(Records)
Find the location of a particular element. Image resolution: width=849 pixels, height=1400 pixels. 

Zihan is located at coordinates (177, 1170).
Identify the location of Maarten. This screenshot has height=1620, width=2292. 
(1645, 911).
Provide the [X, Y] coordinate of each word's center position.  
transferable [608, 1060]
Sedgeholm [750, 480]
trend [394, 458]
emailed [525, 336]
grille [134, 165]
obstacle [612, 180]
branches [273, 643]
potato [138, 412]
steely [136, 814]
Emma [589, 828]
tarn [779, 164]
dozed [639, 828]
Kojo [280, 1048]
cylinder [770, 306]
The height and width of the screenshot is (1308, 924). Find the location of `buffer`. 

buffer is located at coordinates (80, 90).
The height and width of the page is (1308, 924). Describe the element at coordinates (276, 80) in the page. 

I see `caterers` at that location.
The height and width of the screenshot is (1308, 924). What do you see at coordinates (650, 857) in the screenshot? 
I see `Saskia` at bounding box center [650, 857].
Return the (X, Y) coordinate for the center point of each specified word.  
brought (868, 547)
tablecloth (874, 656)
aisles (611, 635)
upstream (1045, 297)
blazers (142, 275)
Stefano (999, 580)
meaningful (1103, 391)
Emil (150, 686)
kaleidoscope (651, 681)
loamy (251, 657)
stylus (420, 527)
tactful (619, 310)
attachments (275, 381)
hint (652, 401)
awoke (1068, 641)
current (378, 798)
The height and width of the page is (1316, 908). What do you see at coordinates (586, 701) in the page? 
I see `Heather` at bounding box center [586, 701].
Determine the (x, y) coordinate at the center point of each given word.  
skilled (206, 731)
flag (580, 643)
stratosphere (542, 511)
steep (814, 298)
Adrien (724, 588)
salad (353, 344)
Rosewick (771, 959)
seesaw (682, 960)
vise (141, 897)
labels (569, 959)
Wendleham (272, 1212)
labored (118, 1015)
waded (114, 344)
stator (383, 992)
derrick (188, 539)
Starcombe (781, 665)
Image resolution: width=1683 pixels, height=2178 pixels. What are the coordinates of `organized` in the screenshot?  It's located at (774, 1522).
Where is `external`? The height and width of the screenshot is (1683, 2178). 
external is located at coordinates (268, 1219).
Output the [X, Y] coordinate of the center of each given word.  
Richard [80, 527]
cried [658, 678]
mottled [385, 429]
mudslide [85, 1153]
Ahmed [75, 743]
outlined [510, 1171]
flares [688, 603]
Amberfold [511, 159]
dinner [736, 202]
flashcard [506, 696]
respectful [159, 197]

> [SET EXERCISE] How many lines of the material above contain the string "word", with case taken into account? Reply with the number only.

> [WRITTEN RESPONSE] 4